■ **数据**:
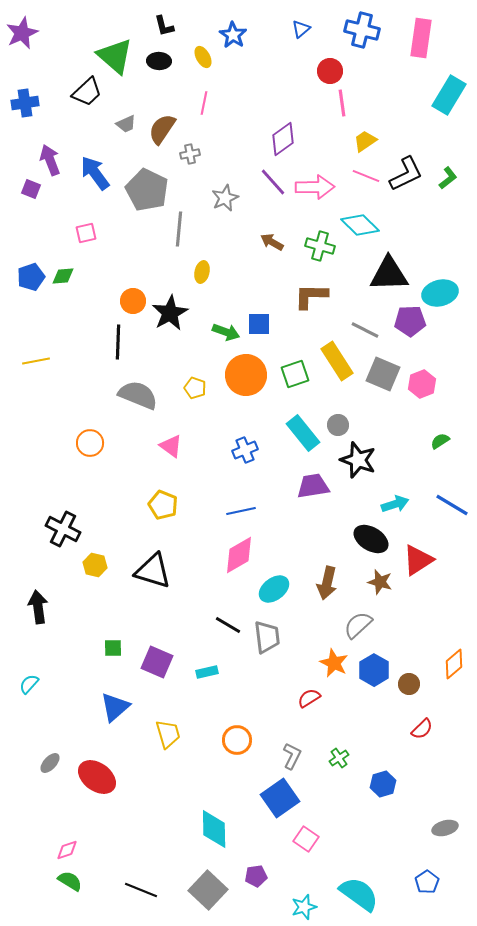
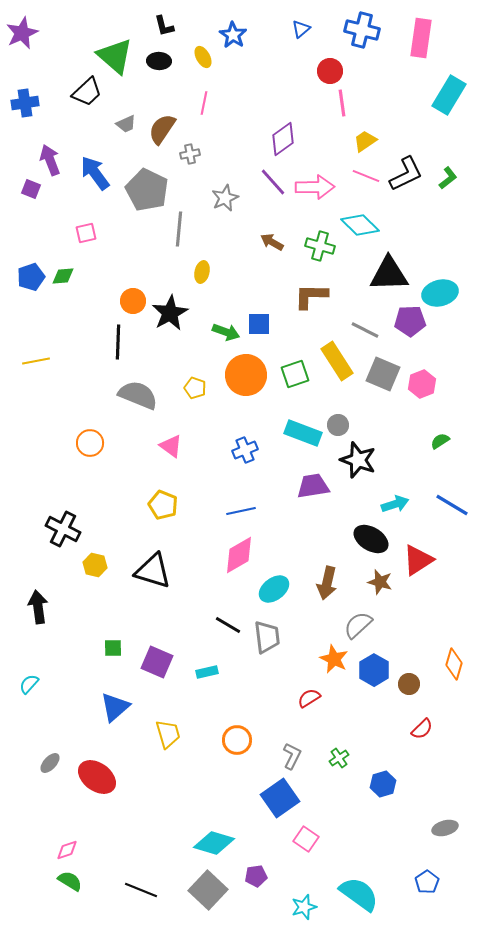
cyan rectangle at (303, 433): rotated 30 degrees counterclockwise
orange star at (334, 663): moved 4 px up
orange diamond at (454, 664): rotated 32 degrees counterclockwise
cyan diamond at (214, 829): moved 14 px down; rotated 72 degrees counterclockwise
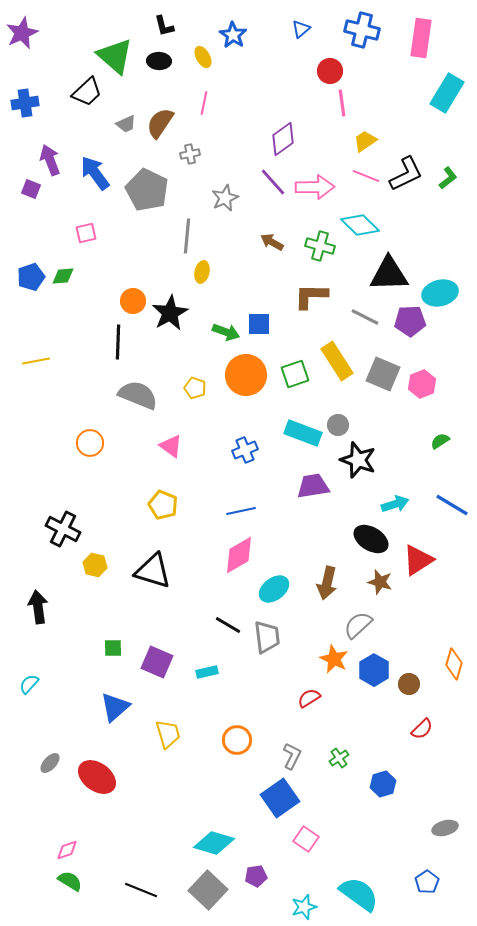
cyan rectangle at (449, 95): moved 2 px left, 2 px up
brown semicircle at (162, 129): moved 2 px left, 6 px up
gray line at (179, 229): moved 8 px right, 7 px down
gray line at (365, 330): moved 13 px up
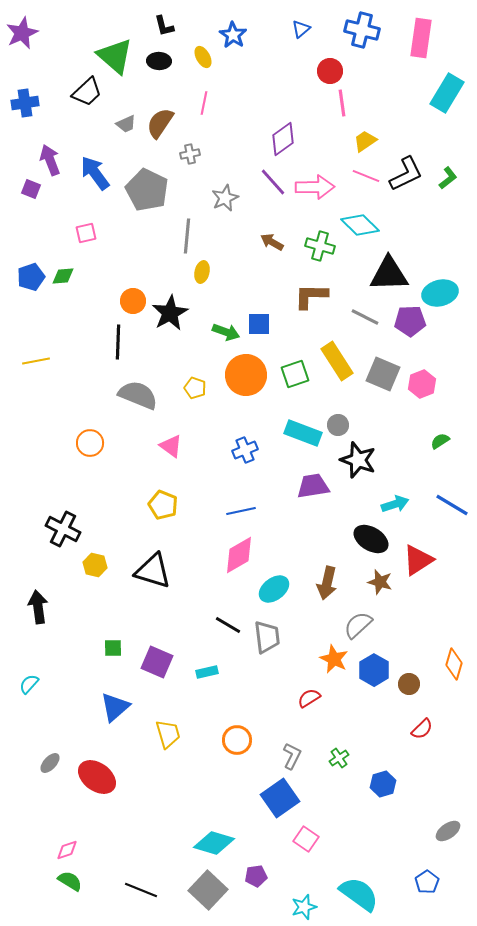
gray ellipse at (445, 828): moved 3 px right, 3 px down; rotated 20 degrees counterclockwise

■ **题目**: 请更新上面的全部条目，将其中每一处“counterclockwise”换成“anticlockwise”，其余内容保持不变。答案中不要包含图片行。

■ **参考解答**:
cyan rectangle at (303, 433): rotated 30 degrees anticlockwise
orange star at (334, 663): moved 4 px up
orange diamond at (454, 664): rotated 32 degrees anticlockwise
cyan diamond at (214, 829): moved 14 px down; rotated 72 degrees anticlockwise
cyan rectangle at (449, 95): moved 2 px left, 2 px up
brown semicircle at (162, 129): moved 2 px left, 6 px up
gray line at (179, 229): moved 8 px right, 7 px down
gray line at (365, 330): moved 13 px up
gray ellipse at (445, 828): moved 3 px right, 3 px down; rotated 20 degrees anticlockwise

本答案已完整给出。